> TASK OBJECTIVE: Please return each entry exactly as it appears, but not the pictures.

> EXERCISE MATERIAL:
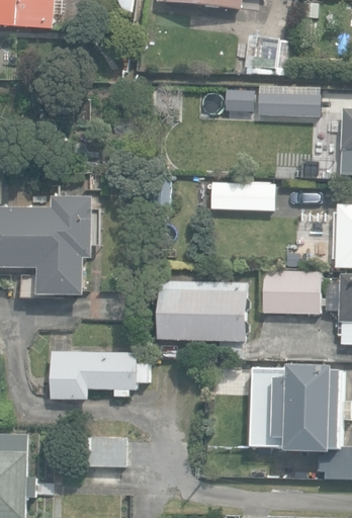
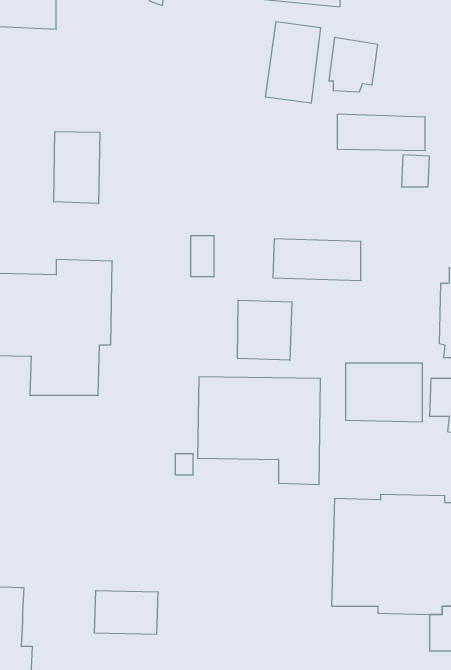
building: none -> [266,22,320,103]
building: none -> [54,132,100,204]
building: none -> [238,300,292,360]
building: [51,349,150,399] -> none

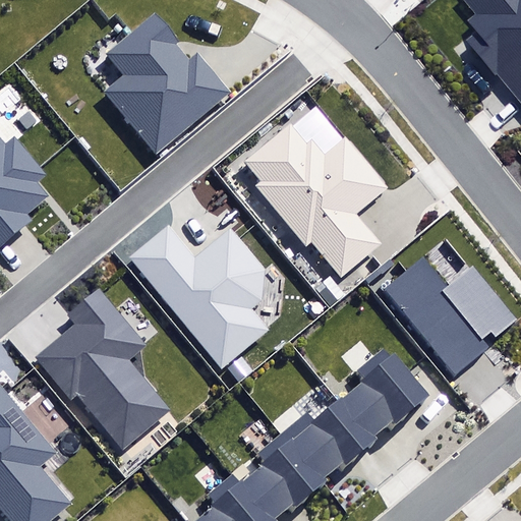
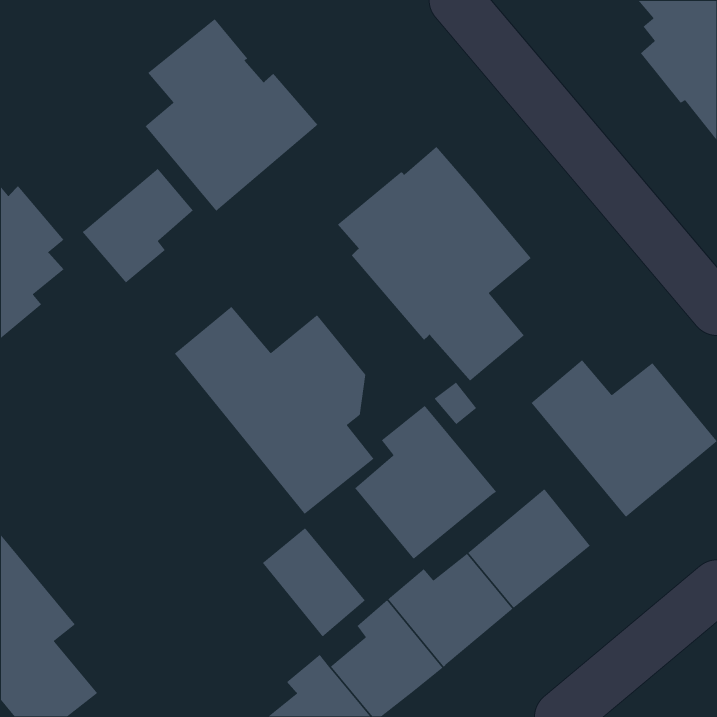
building: none -> [81,168,194,284]
building: [37,288,171,450] -> none
building: none -> [354,405,497,560]
building: none -> [262,527,366,637]

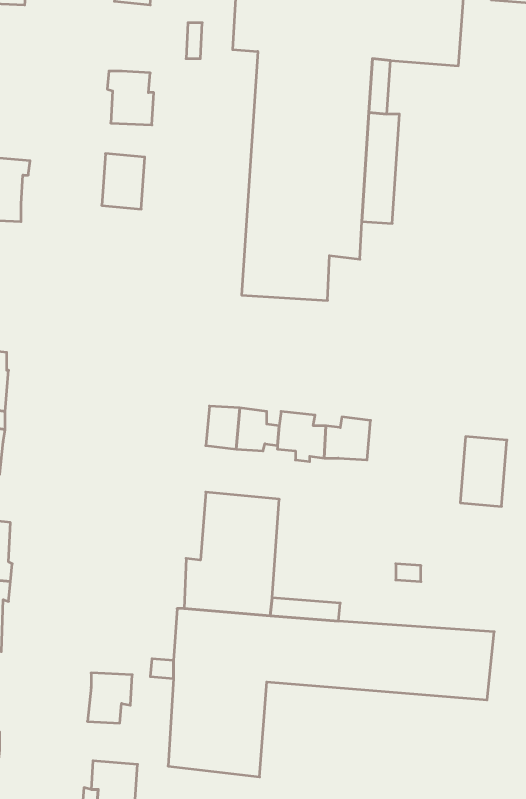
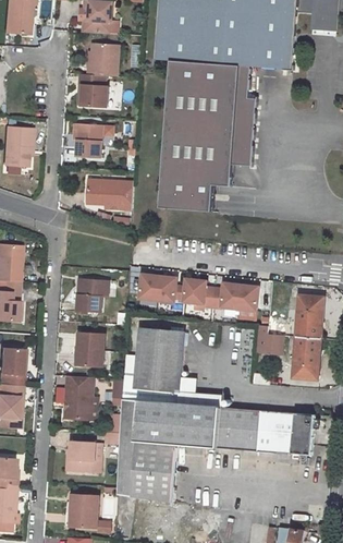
building: none -> [88,43,120,75]
building: none -> [84,179,130,209]
building: none -> [75,276,103,311]
building: none -> [237,286,257,311]
building: none -> [256,325,281,353]
building: none -> [77,330,105,364]
building: none -> [292,336,319,379]
building: none -> [63,373,93,419]

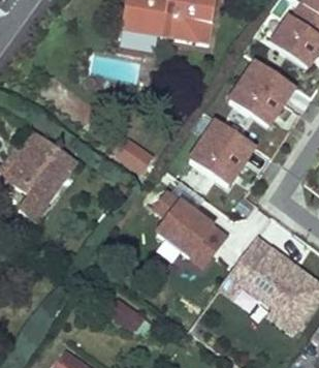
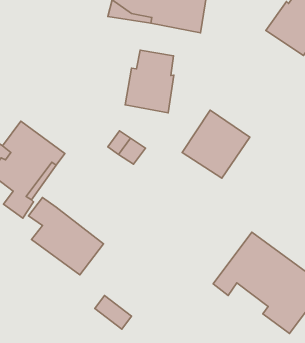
building: [229,61,294,126] -> none
building: none -> [125,50,174,113]
building: [154,191,226,266] -> [28,197,104,275]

> ANSWER TO THIS TASK:
building: none -> [266,22,320,103]
building: none -> [54,132,100,204]
building: none -> [238,300,292,360]
building: [51,349,150,399] -> none

building: none -> [81,168,194,284]
building: [37,288,171,450] -> none
building: none -> [354,405,497,560]
building: none -> [262,527,366,637]

building: none -> [88,43,120,75]
building: none -> [84,179,130,209]
building: none -> [75,276,103,311]
building: none -> [237,286,257,311]
building: none -> [256,325,281,353]
building: none -> [77,330,105,364]
building: none -> [292,336,319,379]
building: none -> [63,373,93,419]

building: [229,61,294,126] -> none
building: none -> [125,50,174,113]
building: [154,191,226,266] -> [28,197,104,275]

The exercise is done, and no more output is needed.